-- Opening Marker --
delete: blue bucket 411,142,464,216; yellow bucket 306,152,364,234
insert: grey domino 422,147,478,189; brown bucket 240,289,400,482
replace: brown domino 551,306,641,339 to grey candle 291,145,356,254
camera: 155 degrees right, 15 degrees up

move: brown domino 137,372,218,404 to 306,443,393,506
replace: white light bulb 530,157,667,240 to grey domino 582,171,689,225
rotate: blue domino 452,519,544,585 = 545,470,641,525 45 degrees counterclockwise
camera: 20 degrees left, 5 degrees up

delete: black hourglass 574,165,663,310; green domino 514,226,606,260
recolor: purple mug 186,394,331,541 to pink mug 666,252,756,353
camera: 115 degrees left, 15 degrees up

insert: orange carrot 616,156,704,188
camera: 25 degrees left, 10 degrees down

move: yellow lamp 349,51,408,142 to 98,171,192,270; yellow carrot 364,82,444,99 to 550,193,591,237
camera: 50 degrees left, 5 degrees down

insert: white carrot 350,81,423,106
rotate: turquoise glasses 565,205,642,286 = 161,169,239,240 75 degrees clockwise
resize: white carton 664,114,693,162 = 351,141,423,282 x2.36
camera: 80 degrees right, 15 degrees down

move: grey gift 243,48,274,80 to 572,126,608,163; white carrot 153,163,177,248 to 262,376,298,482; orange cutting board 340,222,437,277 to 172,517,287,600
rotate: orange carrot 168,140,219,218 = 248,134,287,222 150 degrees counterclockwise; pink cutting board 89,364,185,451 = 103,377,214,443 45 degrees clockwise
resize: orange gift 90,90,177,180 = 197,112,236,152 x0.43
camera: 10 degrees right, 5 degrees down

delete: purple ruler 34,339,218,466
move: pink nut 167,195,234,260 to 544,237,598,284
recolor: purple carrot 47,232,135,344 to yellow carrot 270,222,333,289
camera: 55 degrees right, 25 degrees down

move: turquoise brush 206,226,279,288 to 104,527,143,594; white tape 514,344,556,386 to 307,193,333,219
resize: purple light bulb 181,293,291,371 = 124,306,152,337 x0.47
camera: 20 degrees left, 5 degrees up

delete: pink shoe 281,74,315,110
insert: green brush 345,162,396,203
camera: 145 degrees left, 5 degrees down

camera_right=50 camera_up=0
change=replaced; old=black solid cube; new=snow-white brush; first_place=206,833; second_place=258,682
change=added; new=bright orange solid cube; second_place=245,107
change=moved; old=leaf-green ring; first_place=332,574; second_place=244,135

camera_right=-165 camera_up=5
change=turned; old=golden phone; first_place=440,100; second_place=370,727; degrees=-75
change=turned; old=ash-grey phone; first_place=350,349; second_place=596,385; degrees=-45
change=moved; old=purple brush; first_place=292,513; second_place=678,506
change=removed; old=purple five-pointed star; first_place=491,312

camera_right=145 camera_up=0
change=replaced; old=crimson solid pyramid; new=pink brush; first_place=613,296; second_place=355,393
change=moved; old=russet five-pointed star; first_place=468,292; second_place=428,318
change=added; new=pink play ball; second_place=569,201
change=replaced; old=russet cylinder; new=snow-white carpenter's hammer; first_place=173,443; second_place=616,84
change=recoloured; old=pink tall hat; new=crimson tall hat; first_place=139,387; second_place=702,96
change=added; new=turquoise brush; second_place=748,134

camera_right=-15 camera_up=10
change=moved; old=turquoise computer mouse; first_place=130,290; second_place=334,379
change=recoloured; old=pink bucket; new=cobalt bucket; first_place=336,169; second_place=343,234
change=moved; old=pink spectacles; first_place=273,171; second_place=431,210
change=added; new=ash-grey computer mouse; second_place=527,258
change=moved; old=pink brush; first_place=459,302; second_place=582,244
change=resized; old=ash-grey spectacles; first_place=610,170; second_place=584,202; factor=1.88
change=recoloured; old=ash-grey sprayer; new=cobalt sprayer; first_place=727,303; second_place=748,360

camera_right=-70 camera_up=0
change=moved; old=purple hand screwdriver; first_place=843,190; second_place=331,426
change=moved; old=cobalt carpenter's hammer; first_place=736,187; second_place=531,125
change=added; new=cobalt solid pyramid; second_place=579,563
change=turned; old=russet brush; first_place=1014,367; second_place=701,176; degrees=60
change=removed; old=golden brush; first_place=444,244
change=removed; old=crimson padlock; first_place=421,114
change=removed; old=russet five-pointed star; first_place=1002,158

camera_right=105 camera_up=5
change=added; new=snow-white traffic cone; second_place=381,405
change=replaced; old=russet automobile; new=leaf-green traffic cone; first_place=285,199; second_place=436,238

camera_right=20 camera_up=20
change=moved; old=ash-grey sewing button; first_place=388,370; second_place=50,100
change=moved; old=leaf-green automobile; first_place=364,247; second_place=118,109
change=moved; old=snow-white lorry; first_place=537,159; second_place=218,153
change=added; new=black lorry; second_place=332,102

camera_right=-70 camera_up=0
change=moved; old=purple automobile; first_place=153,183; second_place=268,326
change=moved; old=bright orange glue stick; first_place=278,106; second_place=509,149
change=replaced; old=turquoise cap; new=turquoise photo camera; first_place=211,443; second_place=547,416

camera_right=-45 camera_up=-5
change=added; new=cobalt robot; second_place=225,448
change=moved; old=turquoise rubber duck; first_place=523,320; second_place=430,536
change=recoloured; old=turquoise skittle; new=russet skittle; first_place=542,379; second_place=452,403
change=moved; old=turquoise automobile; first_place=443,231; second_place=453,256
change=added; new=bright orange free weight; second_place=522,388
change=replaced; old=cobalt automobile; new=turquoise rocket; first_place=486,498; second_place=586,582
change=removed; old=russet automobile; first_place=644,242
-- Closing Marker --
### Aim of the exercise
Emit an exact copy of the lines spanning the start of the records to the line containing "replace: white light", inclusive, and no other output.

### Response area
delete: blue bucket 411,142,464,216; yellow bucket 306,152,364,234
insert: grey domino 422,147,478,189; brown bucket 240,289,400,482
replace: brown domino 551,306,641,339 to grey candle 291,145,356,254
camera: 155 degrees right, 15 degrees up

move: brown domino 137,372,218,404 to 306,443,393,506
replace: white light bulb 530,157,667,240 to grey domino 582,171,689,225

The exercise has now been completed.